» **Activity**
Your job is to return every line in the data holding the string "image".

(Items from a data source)
● ● ● ● ●

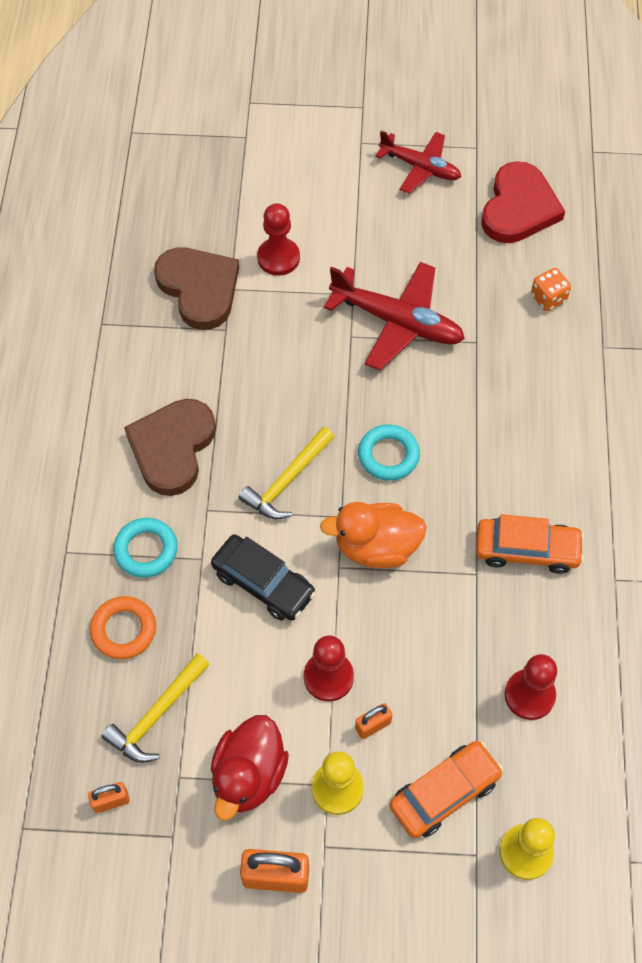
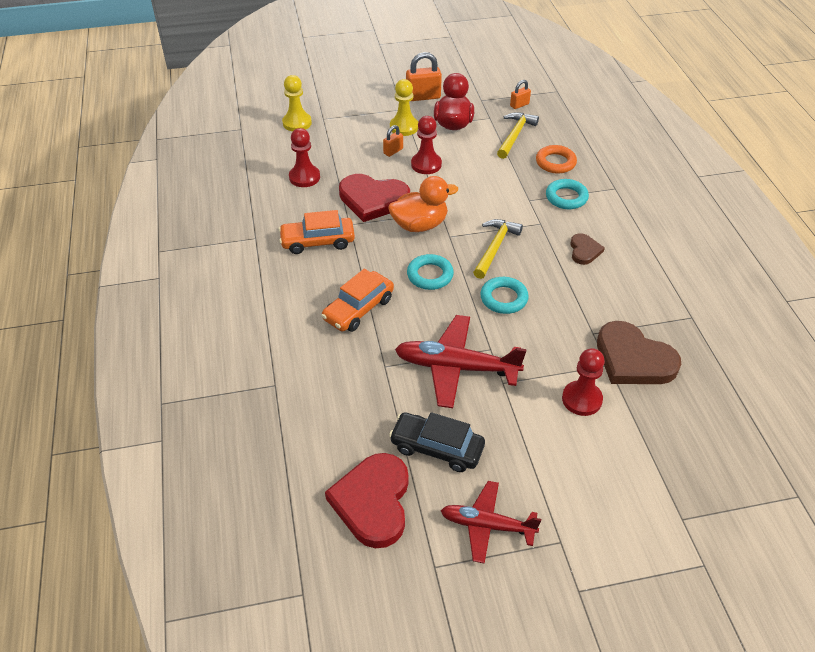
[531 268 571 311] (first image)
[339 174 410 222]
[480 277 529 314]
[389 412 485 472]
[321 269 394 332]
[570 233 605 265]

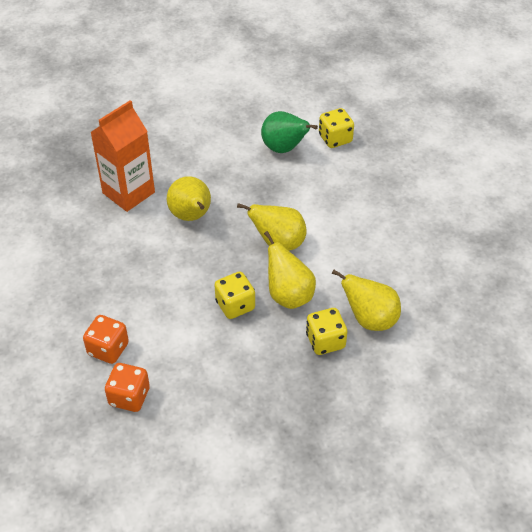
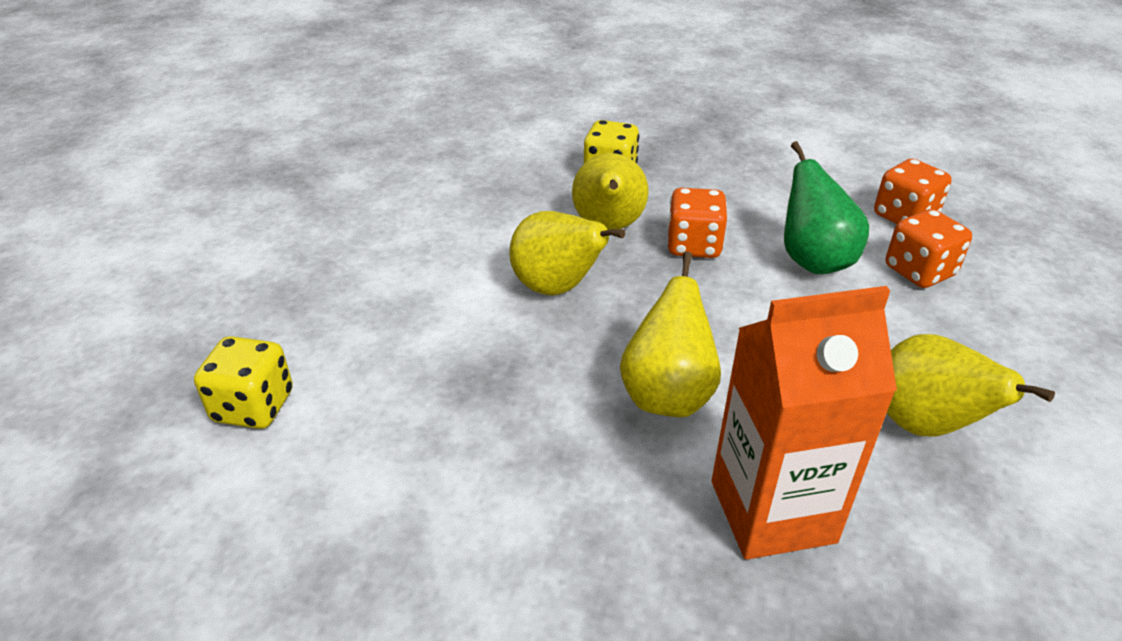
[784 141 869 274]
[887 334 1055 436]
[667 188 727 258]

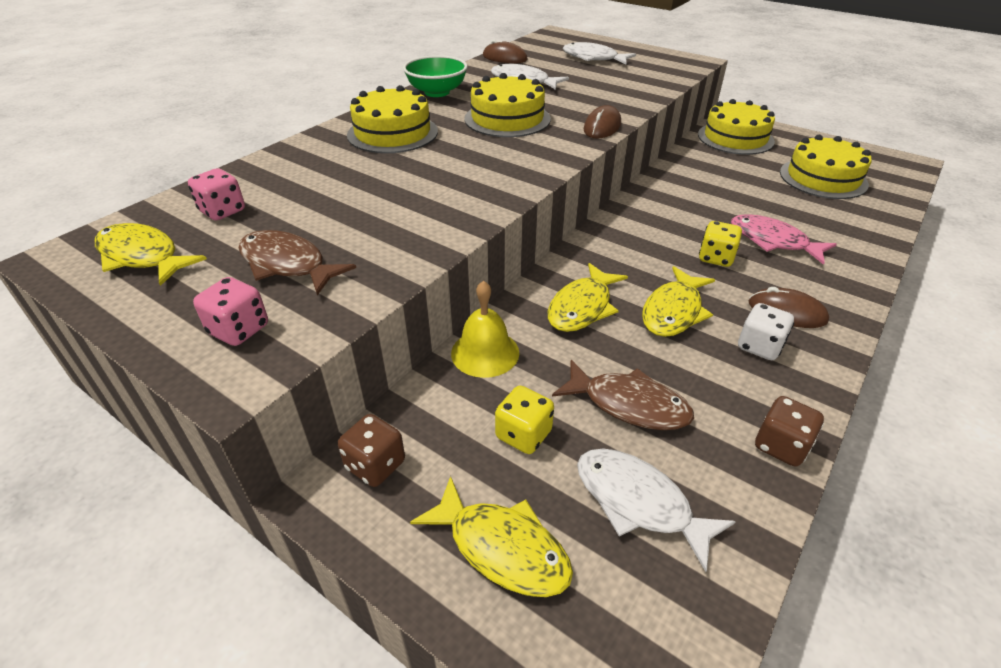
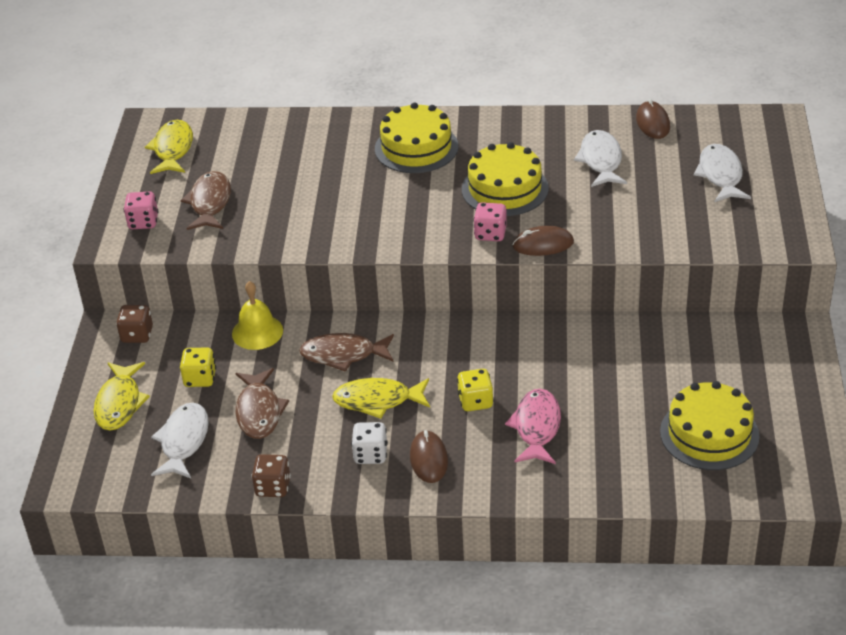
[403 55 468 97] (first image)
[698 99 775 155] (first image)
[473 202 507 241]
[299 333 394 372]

● ● ● ● ●

» **Task answer**
[531 268 571 311] (first image)
[403 55 468 97] (first image)
[698 99 775 155] (first image)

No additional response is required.